(Records for processing):
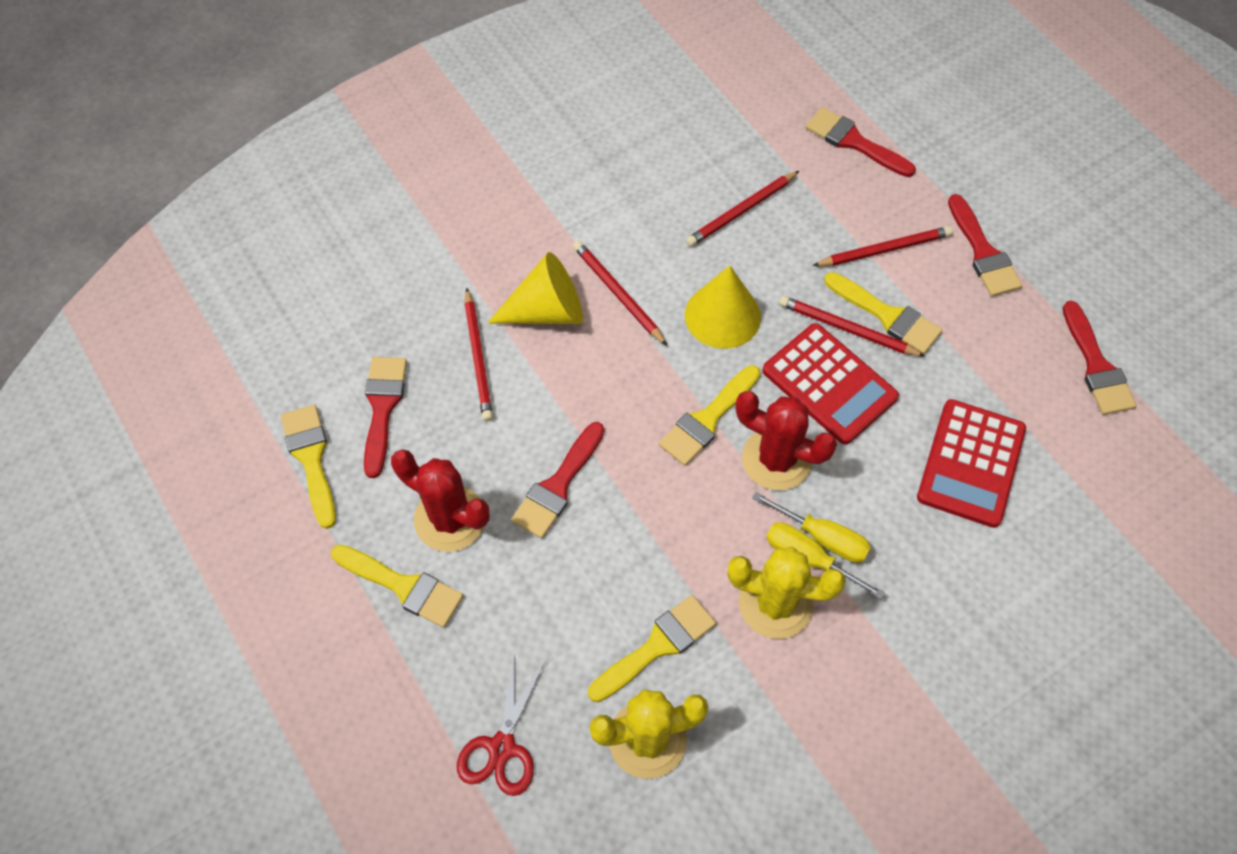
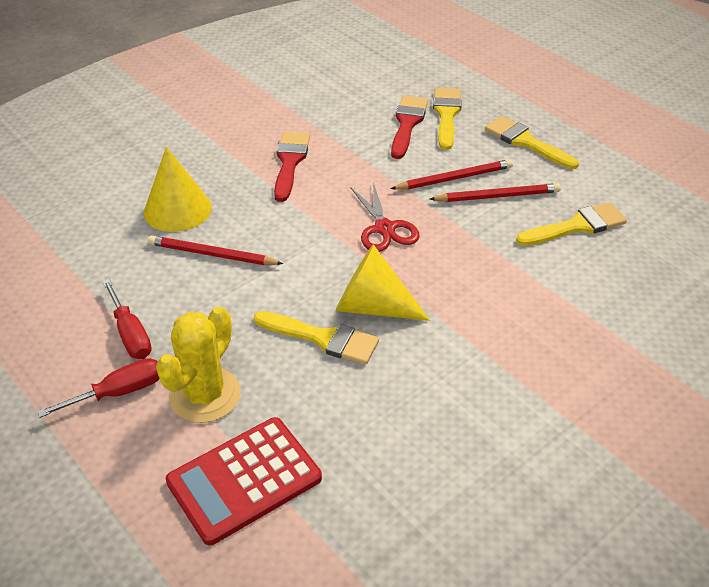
red brush: 5 -> 2
red cactus: 2 -> 0
red calculator: 2 -> 1
red pencil: 5 -> 3
red screwdriver: 0 -> 2
yellow brush: 5 -> 4
yellow cactus: 2 -> 1
yellow screwdriver: 2 -> 0

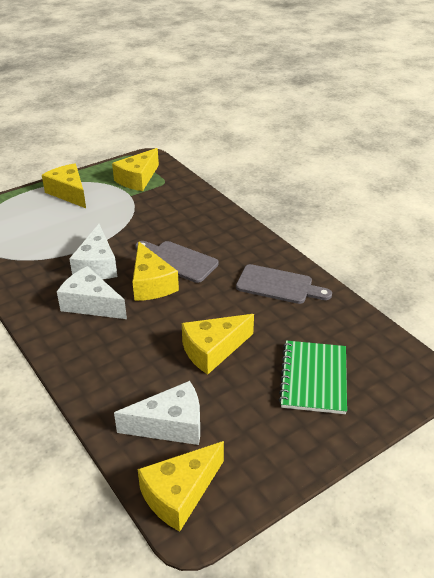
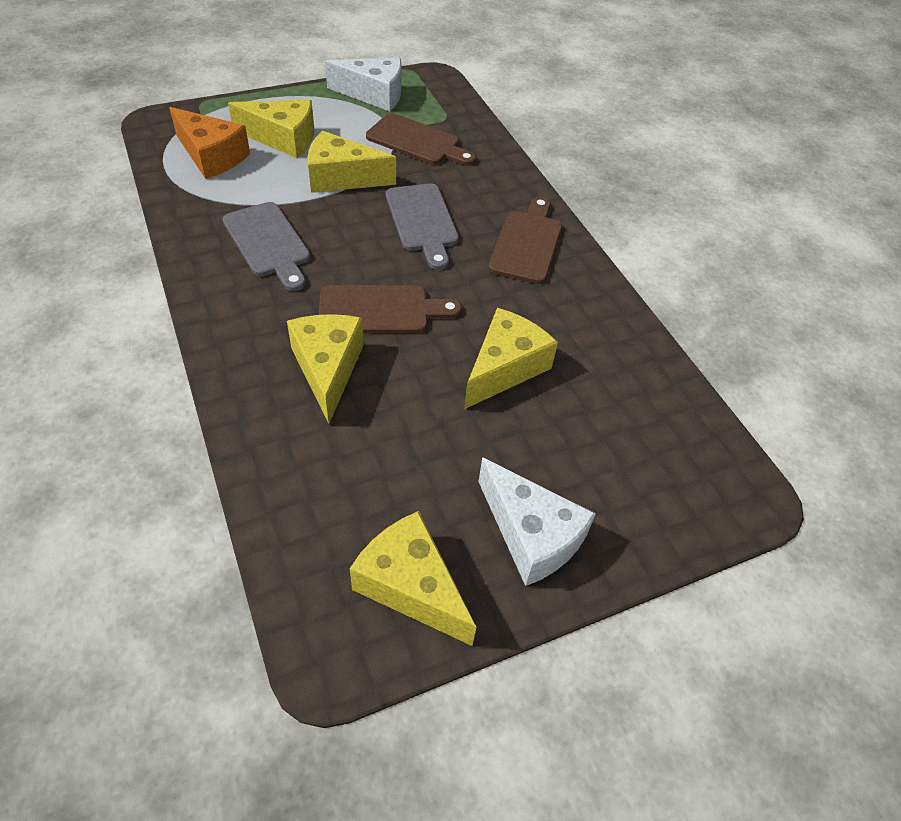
brown cutting board: 0 -> 3
green notebook: 1 -> 0
orange cheese: 0 -> 1
white cheese: 3 -> 2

(Work task): Transcribe the whole listing exactly. Pictures stay out of your copy.

(Problem solution):
red brush: 5 -> 2
red cactus: 2 -> 0
red calculator: 2 -> 1
red pencil: 5 -> 3
red screwdriver: 0 -> 2
yellow brush: 5 -> 4
yellow cactus: 2 -> 1
yellow screwdriver: 2 -> 0

brown cutting board: 0 -> 3
green notebook: 1 -> 0
orange cheese: 0 -> 1
white cheese: 3 -> 2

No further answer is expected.